Problem to solve. Only one range belongs in the answer: the line holding "yellow shoe [194,520,408,624]" through the last line of the records, reproduced as is.

——

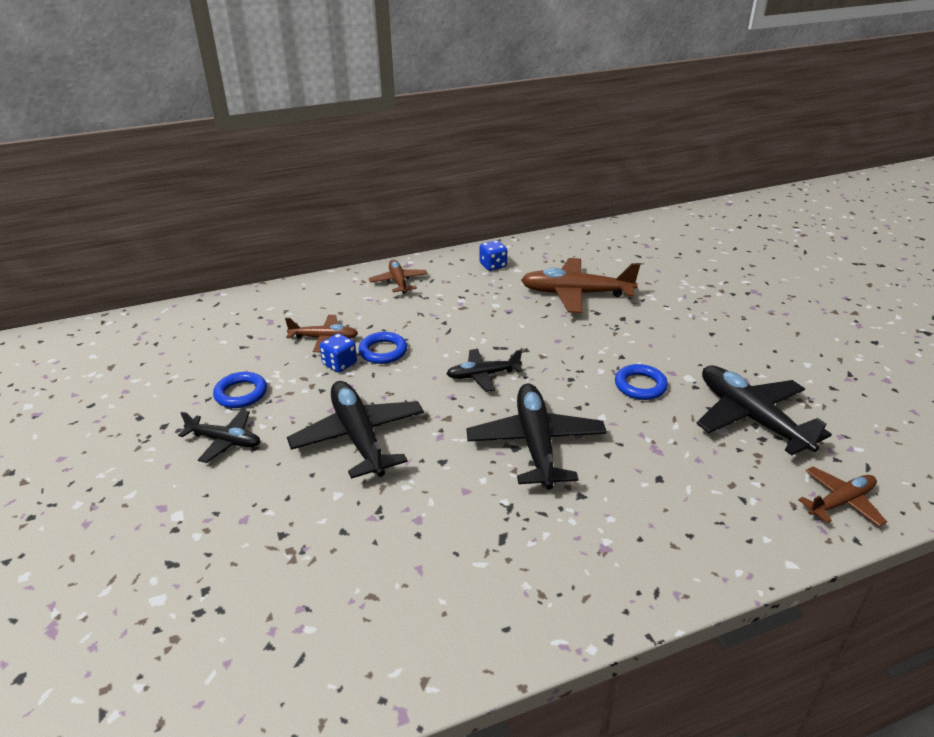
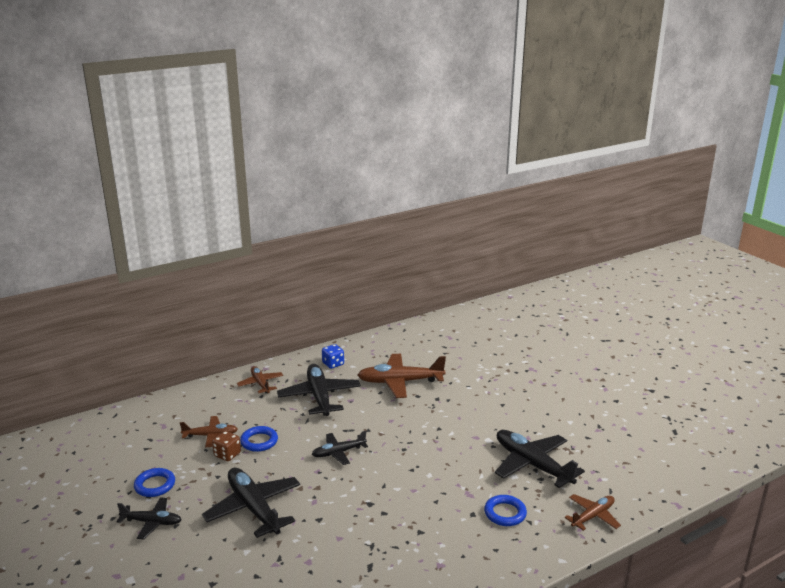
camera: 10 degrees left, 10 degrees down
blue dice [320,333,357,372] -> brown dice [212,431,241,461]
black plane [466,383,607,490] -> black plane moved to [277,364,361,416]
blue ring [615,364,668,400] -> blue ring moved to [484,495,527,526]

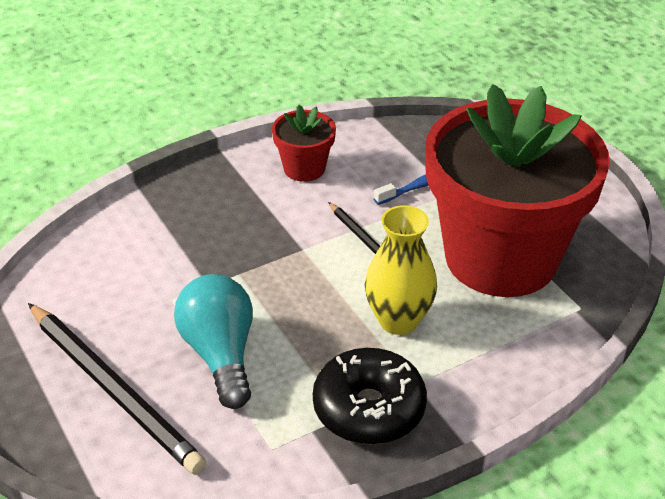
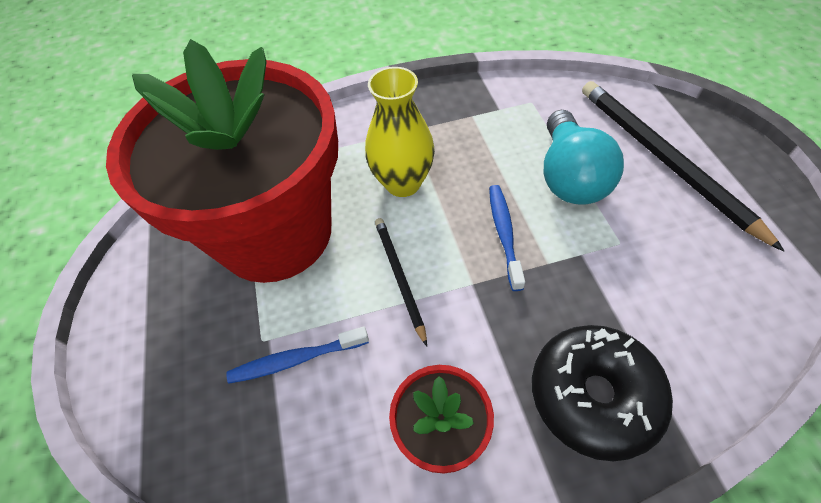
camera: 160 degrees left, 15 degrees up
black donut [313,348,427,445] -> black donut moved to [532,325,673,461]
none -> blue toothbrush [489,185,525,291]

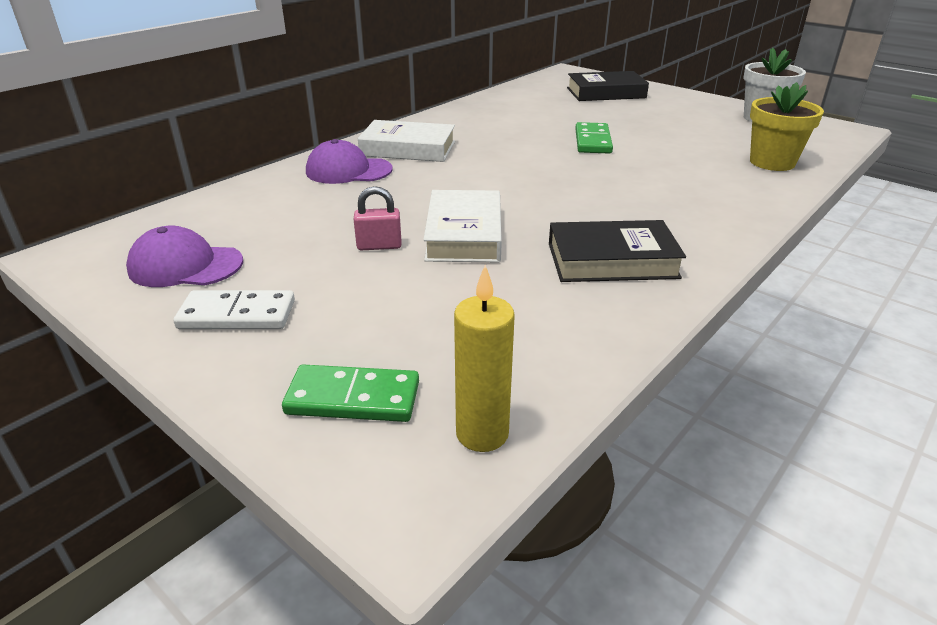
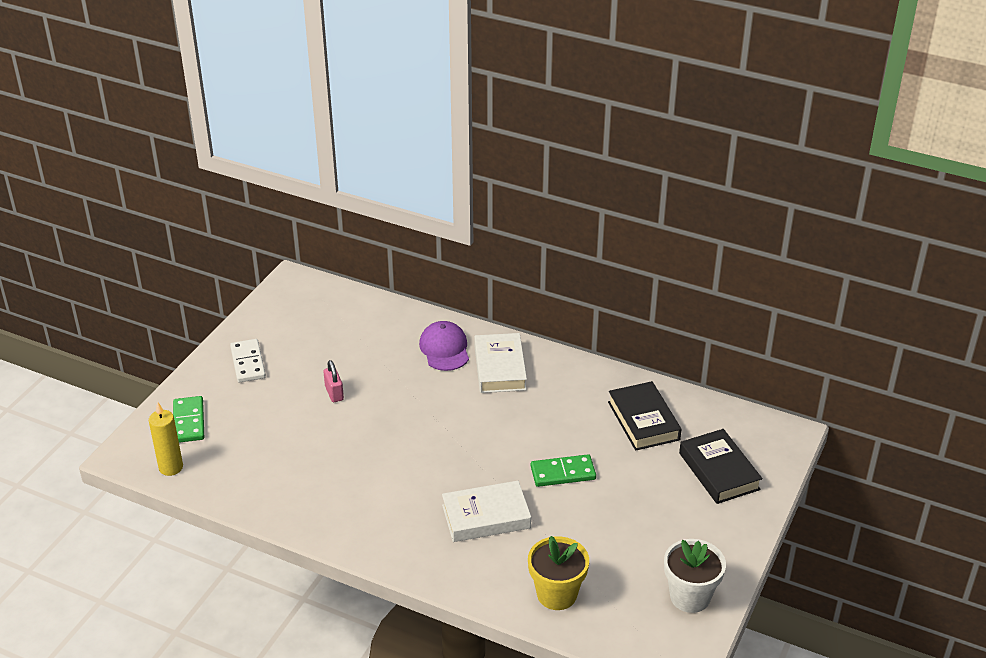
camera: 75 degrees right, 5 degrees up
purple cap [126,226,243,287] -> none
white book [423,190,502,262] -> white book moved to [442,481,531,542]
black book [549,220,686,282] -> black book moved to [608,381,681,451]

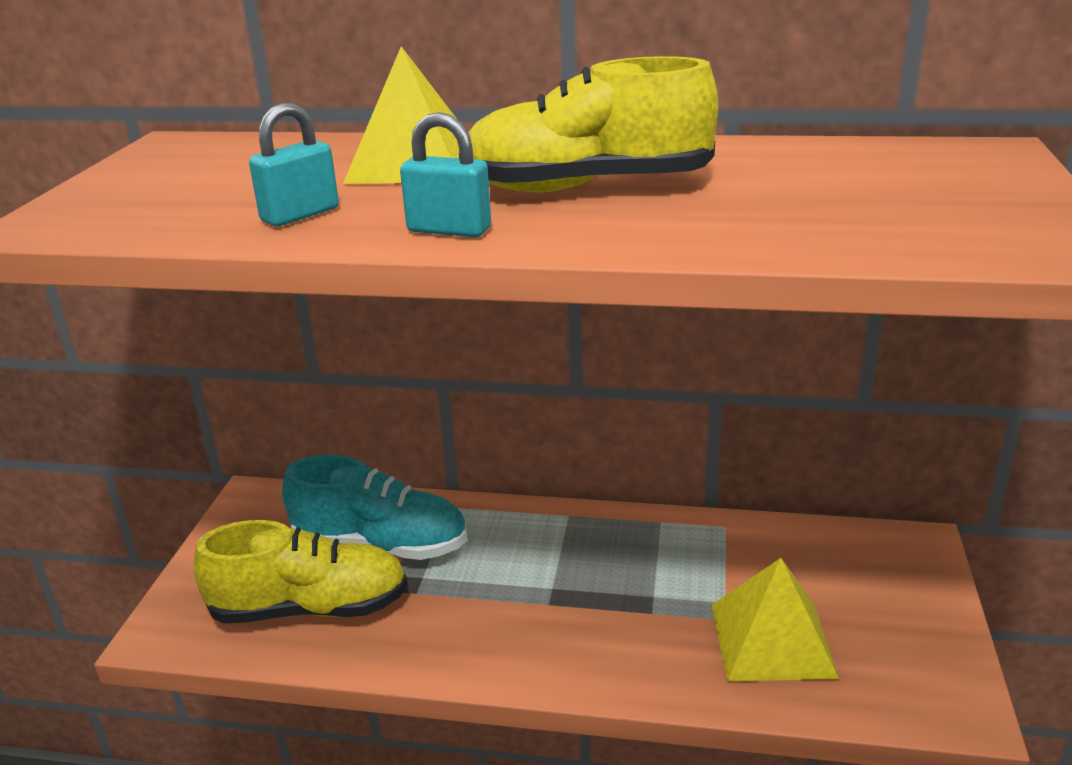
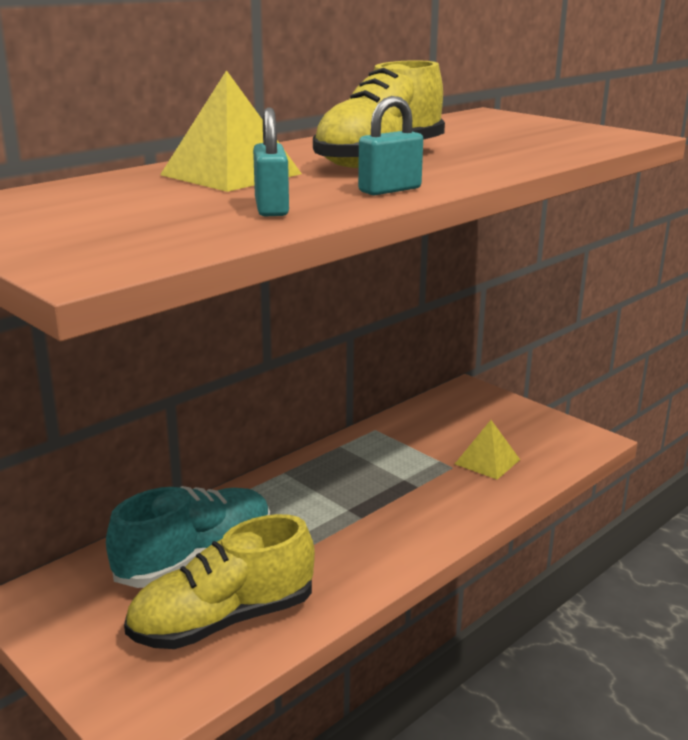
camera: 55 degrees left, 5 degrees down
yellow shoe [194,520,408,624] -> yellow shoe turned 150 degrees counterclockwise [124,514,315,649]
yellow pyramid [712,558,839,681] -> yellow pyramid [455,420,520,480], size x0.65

——

Exercise response.
yellow shoe [194,520,408,624] -> yellow shoe turned 150 degrees counterclockwise [124,514,315,649]
yellow pyramid [712,558,839,681] -> yellow pyramid [455,420,520,480], size x0.65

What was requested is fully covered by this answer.